> _TASK STATEMENT_
In the material below, the required lines run from the one containing "IC5 pin IB: SIG12 -> SIG1" through the one containing "R1: none -> 43k (CMP, VTH)". Copy those lines exactly, ends included, and nothing else.

^^^^^^^^^^^^^^^^

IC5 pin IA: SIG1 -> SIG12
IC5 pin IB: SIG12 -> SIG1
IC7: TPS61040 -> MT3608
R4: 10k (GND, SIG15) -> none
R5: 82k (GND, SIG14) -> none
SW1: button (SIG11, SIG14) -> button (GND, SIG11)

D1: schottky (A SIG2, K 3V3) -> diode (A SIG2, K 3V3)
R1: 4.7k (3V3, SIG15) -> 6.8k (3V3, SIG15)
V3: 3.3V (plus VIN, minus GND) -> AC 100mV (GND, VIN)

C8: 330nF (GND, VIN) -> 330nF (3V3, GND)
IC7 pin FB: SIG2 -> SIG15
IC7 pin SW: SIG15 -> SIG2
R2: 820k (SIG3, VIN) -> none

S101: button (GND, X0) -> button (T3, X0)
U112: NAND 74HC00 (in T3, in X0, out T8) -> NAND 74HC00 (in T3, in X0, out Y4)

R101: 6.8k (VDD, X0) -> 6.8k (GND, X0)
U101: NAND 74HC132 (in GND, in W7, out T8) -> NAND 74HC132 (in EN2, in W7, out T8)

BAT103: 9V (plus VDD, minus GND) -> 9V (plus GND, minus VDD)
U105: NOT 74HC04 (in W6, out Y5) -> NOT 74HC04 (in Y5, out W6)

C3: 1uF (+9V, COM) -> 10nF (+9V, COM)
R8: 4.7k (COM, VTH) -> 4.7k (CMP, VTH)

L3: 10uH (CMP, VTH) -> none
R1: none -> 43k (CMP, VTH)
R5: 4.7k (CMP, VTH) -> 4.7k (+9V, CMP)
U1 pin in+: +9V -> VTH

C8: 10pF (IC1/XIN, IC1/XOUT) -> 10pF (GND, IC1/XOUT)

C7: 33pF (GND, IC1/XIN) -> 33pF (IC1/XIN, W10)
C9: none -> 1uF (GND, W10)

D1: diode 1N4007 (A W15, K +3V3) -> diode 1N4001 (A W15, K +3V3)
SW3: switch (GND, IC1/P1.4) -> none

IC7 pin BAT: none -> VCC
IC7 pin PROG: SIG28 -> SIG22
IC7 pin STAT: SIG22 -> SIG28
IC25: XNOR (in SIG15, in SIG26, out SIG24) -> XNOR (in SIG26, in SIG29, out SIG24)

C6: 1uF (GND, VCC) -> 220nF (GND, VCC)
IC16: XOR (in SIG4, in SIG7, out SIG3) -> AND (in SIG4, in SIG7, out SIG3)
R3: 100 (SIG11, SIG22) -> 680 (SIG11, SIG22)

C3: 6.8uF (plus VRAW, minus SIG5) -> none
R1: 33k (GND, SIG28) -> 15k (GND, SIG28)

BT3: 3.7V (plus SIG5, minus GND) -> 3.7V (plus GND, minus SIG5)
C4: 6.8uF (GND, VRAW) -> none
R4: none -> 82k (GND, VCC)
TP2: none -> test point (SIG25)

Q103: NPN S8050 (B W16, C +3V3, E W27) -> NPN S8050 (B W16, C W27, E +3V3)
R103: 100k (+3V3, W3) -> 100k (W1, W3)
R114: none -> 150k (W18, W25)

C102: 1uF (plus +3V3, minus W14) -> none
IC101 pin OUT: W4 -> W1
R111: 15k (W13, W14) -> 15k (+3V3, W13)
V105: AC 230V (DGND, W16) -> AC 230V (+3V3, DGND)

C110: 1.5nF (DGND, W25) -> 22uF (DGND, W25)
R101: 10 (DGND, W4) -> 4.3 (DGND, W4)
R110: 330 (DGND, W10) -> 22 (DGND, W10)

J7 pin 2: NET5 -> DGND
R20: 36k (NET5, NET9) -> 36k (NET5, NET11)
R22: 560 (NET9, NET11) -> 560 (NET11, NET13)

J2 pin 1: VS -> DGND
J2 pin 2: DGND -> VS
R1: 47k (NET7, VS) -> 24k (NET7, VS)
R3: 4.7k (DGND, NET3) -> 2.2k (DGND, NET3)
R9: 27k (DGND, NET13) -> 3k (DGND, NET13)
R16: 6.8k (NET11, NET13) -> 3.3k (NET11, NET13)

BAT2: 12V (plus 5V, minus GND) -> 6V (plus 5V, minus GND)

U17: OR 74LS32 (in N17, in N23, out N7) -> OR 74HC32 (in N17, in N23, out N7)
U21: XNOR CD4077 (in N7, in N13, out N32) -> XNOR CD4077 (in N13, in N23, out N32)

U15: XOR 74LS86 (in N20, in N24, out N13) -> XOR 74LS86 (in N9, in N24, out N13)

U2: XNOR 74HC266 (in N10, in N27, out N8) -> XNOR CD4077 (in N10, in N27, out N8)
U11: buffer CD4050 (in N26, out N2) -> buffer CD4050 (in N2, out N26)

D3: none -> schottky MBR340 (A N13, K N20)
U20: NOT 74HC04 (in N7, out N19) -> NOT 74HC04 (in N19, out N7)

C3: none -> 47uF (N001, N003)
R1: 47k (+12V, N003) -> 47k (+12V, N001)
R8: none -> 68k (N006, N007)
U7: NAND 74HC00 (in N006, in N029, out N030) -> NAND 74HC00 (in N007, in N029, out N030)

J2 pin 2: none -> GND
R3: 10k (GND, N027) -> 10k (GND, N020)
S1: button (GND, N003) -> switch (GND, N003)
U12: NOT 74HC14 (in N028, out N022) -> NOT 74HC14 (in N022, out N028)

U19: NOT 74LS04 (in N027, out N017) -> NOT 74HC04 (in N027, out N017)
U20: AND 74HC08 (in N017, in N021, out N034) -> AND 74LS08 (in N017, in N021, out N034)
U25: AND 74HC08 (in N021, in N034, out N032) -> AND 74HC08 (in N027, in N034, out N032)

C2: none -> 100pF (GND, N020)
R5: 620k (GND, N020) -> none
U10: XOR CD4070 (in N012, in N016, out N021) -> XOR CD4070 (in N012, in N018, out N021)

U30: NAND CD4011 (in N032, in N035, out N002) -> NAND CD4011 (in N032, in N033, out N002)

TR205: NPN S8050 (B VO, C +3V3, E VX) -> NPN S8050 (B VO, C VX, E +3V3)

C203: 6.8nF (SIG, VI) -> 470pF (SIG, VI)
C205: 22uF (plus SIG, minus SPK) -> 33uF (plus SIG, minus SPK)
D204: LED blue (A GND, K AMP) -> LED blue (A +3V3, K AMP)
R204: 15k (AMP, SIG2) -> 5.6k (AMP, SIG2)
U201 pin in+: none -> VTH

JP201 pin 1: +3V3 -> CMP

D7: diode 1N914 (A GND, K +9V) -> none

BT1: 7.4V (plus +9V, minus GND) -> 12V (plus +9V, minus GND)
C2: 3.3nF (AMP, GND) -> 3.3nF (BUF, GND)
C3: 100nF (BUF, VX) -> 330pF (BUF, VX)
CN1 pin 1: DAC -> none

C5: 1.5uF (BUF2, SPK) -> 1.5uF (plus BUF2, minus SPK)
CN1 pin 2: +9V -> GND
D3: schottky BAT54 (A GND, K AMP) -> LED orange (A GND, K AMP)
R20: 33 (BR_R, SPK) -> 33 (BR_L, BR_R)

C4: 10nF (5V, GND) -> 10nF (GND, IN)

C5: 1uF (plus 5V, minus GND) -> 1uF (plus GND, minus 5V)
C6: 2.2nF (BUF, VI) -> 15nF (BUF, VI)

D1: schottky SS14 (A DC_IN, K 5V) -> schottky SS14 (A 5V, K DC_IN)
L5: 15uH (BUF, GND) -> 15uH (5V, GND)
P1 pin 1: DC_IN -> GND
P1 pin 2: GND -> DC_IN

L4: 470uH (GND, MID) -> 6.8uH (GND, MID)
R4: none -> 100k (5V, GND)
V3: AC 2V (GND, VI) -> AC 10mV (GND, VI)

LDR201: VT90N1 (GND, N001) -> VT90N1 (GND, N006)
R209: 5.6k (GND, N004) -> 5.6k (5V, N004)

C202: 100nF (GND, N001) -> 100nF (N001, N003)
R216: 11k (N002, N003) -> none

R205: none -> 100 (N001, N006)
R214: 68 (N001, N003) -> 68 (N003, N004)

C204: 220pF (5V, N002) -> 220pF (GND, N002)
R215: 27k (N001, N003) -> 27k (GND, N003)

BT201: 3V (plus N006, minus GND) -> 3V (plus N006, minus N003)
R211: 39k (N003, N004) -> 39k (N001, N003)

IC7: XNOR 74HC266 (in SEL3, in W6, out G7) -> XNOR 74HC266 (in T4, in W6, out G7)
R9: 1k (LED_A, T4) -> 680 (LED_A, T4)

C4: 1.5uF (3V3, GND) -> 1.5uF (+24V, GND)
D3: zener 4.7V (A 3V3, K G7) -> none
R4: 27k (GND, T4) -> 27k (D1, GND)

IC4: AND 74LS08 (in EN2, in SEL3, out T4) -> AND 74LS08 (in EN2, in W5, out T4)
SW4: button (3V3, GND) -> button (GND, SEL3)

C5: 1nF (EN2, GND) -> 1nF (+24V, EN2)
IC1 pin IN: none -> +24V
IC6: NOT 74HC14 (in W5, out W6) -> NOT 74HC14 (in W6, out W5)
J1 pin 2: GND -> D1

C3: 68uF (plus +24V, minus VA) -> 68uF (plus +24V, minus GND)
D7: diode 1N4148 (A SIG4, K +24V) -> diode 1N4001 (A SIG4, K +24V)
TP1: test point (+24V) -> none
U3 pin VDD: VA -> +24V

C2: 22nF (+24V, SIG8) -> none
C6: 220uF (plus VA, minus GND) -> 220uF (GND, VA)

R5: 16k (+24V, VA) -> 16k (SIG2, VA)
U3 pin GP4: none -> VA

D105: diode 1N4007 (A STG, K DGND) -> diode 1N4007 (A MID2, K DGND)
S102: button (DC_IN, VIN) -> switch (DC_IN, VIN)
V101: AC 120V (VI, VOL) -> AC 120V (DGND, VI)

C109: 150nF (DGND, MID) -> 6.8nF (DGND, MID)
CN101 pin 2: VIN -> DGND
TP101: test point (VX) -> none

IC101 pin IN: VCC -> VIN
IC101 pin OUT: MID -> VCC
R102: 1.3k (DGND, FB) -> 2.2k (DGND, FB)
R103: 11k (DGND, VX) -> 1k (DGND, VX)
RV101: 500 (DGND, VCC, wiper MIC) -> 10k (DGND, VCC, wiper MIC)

^^^^^^^^^^^^^^^^

> _RESPONSE TO THE EXERCISE_
IC5 pin IB: SIG12 -> SIG1
IC7: TPS61040 -> MT3608
R4: 10k (GND, SIG15) -> none
R5: 82k (GND, SIG14) -> none
SW1: button (SIG11, SIG14) -> button (GND, SIG11)

D1: schottky (A SIG2, K 3V3) -> diode (A SIG2, K 3V3)
R1: 4.7k (3V3, SIG15) -> 6.8k (3V3, SIG15)
V3: 3.3V (plus VIN, minus GND) -> AC 100mV (GND, VIN)

C8: 330nF (GND, VIN) -> 330nF (3V3, GND)
IC7 pin FB: SIG2 -> SIG15
IC7 pin SW: SIG15 -> SIG2
R2: 820k (SIG3, VIN) -> none

S101: button (GND, X0) -> button (T3, X0)
U112: NAND 74HC00 (in T3, in X0, out T8) -> NAND 74HC00 (in T3, in X0, out Y4)

R101: 6.8k (VDD, X0) -> 6.8k (GND, X0)
U101: NAND 74HC132 (in GND, in W7, out T8) -> NAND 74HC132 (in EN2, in W7, out T8)

BAT103: 9V (plus VDD, minus GND) -> 9V (plus GND, minus VDD)
U105: NOT 74HC04 (in W6, out Y5) -> NOT 74HC04 (in Y5, out W6)

C3: 1uF (+9V, COM) -> 10nF (+9V, COM)
R8: 4.7k (COM, VTH) -> 4.7k (CMP, VTH)

L3: 10uH (CMP, VTH) -> none
R1: none -> 43k (CMP, VTH)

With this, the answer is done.